→ **Your instructions**:
Only the lines with "apple" in them need to be copied from the listing.

─── Extracted information

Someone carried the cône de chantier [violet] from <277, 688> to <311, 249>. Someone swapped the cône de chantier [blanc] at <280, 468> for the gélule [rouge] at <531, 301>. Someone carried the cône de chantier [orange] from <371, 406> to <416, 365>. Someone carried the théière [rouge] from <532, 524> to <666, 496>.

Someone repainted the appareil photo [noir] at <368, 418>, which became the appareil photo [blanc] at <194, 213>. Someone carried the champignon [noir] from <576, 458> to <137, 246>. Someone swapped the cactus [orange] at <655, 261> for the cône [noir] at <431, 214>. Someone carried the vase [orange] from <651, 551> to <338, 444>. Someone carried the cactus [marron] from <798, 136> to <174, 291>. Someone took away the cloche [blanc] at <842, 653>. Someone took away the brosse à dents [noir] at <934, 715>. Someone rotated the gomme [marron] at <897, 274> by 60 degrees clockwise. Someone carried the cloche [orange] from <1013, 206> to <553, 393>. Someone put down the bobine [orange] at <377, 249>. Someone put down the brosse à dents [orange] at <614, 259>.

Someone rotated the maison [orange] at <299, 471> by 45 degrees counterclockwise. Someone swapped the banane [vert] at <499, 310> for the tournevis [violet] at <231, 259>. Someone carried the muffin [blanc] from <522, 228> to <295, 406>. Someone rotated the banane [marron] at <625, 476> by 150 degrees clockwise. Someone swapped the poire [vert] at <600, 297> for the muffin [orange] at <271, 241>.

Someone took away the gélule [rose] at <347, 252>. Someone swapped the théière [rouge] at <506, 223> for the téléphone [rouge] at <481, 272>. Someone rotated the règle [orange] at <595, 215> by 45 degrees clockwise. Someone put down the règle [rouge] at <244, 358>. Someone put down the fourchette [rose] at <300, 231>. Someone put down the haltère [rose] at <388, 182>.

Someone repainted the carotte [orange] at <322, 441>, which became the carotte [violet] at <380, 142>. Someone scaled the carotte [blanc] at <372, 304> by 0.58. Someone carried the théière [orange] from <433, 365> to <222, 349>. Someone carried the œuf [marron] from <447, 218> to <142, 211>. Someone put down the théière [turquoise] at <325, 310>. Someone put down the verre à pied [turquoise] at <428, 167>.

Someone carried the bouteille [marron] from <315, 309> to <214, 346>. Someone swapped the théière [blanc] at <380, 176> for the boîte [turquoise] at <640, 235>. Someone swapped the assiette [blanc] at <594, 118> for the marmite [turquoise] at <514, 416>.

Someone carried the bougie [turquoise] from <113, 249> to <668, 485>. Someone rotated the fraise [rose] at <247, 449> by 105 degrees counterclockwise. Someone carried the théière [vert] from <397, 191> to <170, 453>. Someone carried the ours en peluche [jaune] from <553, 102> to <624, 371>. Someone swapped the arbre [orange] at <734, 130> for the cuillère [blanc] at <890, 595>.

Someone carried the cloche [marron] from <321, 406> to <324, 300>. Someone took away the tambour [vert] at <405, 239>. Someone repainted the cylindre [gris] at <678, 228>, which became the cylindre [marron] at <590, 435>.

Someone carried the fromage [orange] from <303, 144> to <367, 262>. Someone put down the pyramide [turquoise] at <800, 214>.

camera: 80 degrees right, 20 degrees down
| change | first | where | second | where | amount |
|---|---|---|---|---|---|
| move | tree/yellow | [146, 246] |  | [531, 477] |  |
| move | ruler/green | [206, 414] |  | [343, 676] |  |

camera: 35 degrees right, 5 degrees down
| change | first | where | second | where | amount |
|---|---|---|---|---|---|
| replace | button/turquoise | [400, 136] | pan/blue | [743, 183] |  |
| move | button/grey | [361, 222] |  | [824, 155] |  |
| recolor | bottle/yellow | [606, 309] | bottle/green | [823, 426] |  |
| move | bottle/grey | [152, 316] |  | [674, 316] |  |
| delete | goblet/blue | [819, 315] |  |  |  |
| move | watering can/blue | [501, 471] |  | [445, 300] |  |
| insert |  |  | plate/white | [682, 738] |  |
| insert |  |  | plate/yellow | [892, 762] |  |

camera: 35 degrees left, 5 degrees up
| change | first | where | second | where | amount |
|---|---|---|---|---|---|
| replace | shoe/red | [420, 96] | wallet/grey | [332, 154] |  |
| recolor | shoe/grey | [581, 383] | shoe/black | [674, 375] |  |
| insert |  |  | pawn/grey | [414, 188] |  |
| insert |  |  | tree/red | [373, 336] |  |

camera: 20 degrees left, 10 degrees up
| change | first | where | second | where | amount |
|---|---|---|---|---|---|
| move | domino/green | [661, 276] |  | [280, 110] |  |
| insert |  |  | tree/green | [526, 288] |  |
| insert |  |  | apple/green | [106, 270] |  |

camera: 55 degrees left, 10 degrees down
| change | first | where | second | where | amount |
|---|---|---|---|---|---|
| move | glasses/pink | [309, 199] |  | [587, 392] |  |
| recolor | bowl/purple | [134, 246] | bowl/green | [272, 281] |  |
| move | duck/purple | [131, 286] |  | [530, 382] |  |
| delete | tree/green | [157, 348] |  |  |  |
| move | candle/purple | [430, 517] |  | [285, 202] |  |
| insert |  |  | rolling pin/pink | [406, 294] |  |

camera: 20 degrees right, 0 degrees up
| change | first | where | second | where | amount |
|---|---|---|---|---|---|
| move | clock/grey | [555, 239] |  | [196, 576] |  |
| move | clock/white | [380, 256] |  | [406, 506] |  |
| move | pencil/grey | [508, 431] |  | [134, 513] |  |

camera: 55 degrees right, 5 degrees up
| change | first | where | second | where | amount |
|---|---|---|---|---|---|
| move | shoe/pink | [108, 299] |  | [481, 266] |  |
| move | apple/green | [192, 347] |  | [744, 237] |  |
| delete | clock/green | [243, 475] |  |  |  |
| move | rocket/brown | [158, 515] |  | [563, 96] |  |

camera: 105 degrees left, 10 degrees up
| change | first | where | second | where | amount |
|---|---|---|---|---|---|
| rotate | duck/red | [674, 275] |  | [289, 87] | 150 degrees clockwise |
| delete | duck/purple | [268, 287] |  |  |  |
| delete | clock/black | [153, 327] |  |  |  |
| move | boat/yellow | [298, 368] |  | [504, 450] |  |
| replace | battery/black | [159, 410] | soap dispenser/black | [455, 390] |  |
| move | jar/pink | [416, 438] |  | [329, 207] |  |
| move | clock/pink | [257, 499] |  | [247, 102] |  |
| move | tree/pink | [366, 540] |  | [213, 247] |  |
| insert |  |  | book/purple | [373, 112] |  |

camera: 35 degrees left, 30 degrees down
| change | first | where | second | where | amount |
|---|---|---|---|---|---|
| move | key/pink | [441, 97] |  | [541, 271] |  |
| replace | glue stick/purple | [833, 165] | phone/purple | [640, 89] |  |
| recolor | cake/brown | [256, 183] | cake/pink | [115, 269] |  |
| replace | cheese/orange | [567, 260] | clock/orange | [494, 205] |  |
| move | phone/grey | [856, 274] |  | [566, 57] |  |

──────

→ **Written response**:
| insert |  |  | apple/green | [106, 270] |  |
| move | apple/green | [192, 347] |  | [744, 237] |  |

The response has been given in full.